**Task**
Reproduce each line from the records that holds "moved".

(Image sequences with motion text)
+++

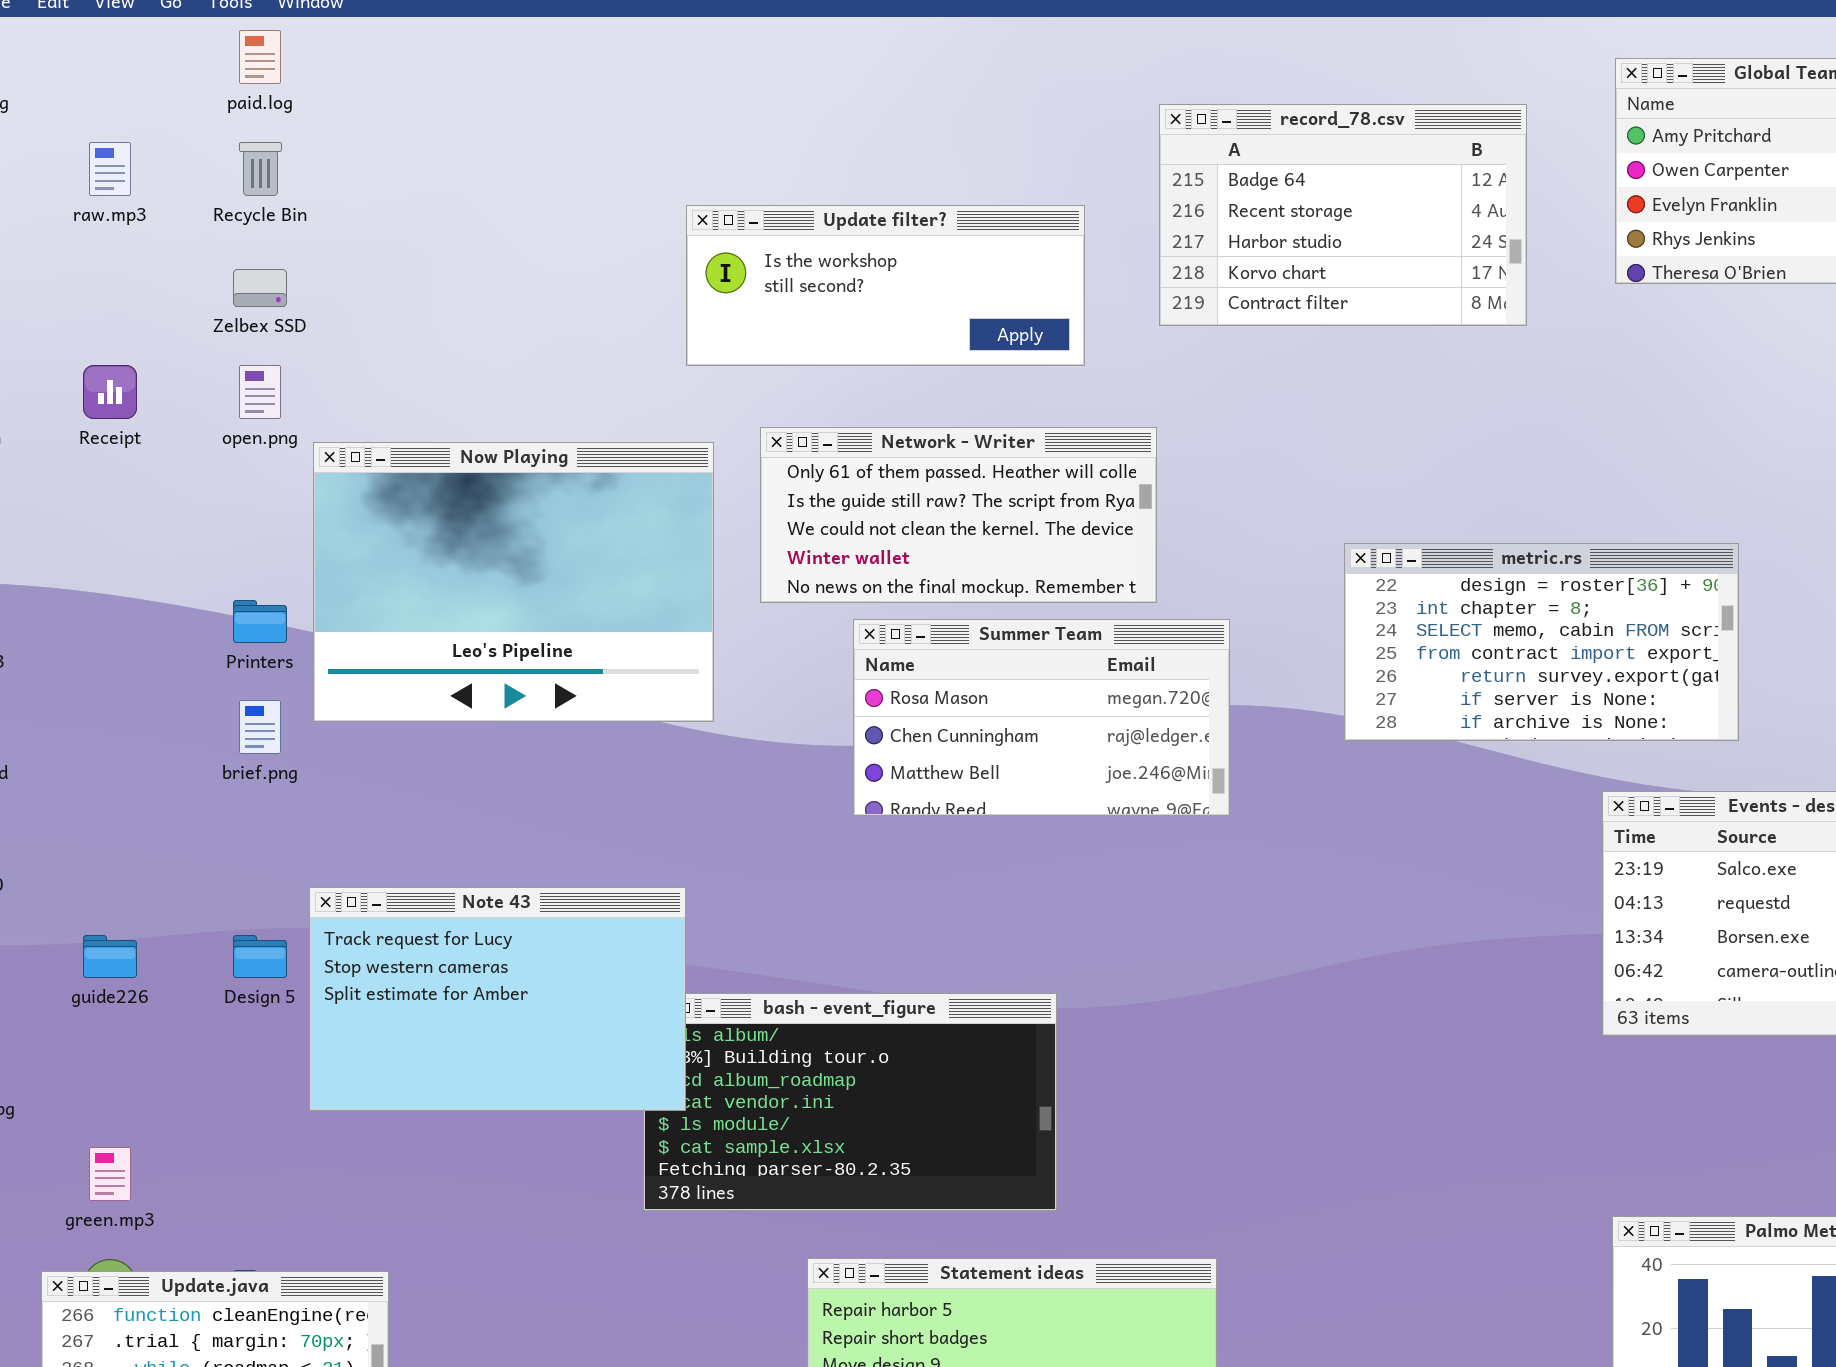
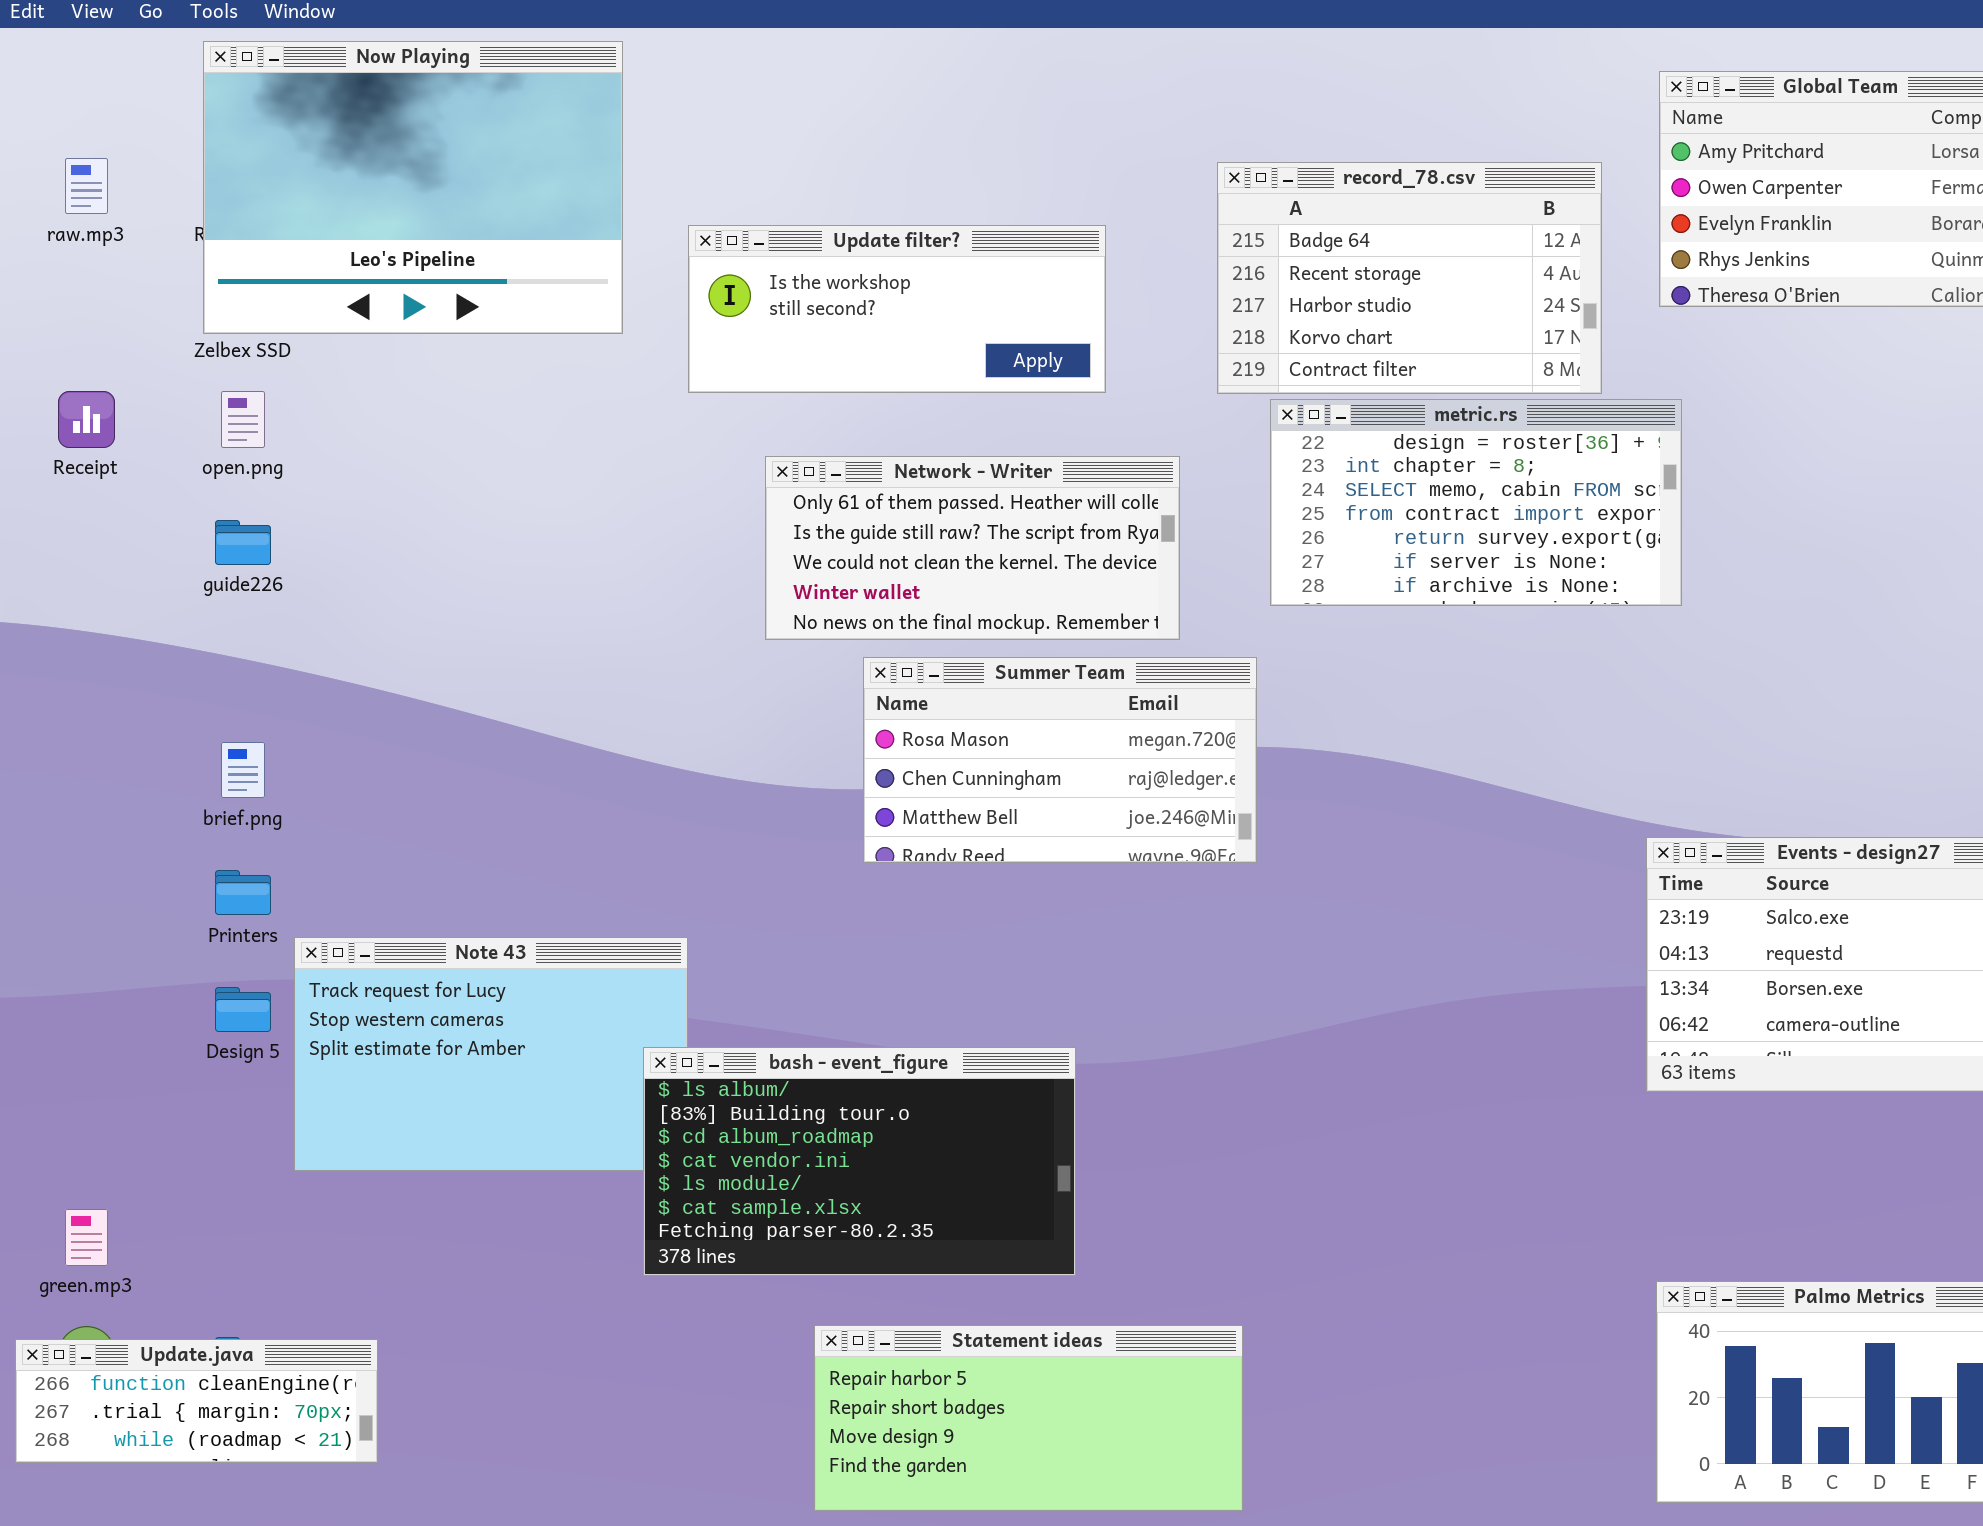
record_78.csv: [1159,104,1527,326] -> [1217,162,1602,394], moved
Now Playing: [313,442,714,722] -> [203,41,623,334], moved
metric.rs: [1344,543,1739,741] -> [1270,399,1682,606], moved
Printers: [233,600,287,643] -> [215,870,271,915], moved
guide226: [83,935,137,978] -> [215,520,271,565], moved
bash - event_figure: [643,993,1057,1211] -> [643,1047,1076,1276], raised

+++

**Task output**
record_78.csv: [1159,104,1527,326] -> [1217,162,1602,394], moved
Now Playing: [313,442,714,722] -> [203,41,623,334], moved
metric.rs: [1344,543,1739,741] -> [1270,399,1682,606], moved
Printers: [233,600,287,643] -> [215,870,271,915], moved
guide226: [83,935,137,978] -> [215,520,271,565], moved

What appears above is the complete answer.